** What this task involves **
Copy every line of the entries that has the string "moved" in it.

──────────

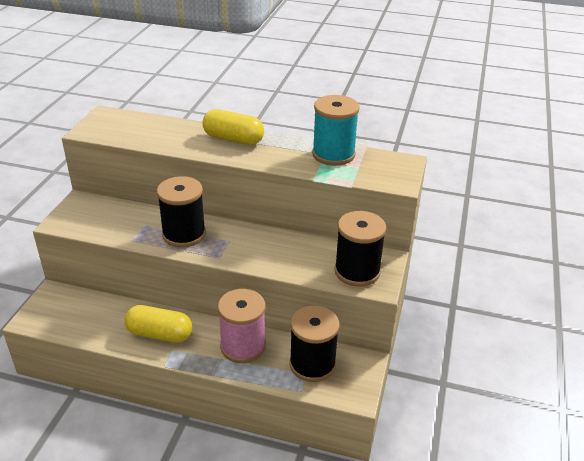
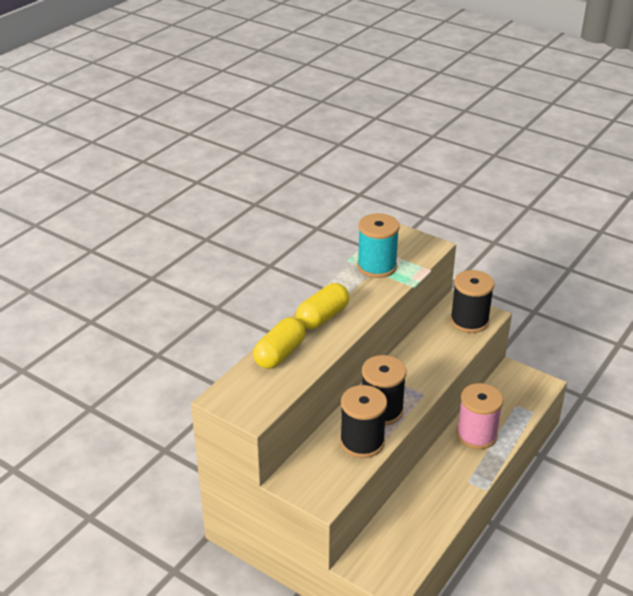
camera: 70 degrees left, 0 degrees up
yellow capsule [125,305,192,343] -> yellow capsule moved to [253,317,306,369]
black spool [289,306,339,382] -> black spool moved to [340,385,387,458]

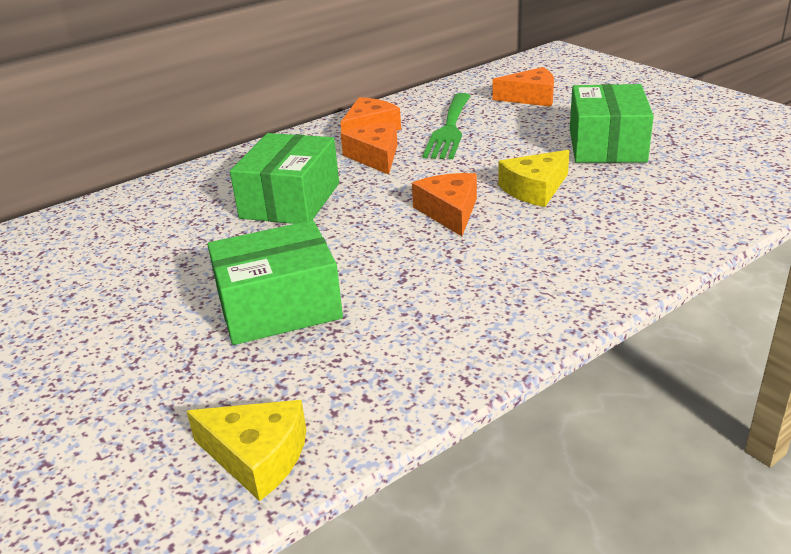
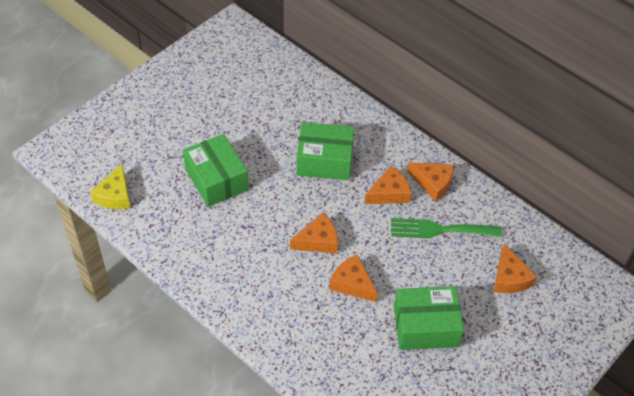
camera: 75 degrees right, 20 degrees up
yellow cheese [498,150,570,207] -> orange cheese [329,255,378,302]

──────────

** Solution to this problem **
yellow capsule [125,305,192,343] -> yellow capsule moved to [253,317,306,369]
black spool [289,306,339,382] -> black spool moved to [340,385,387,458]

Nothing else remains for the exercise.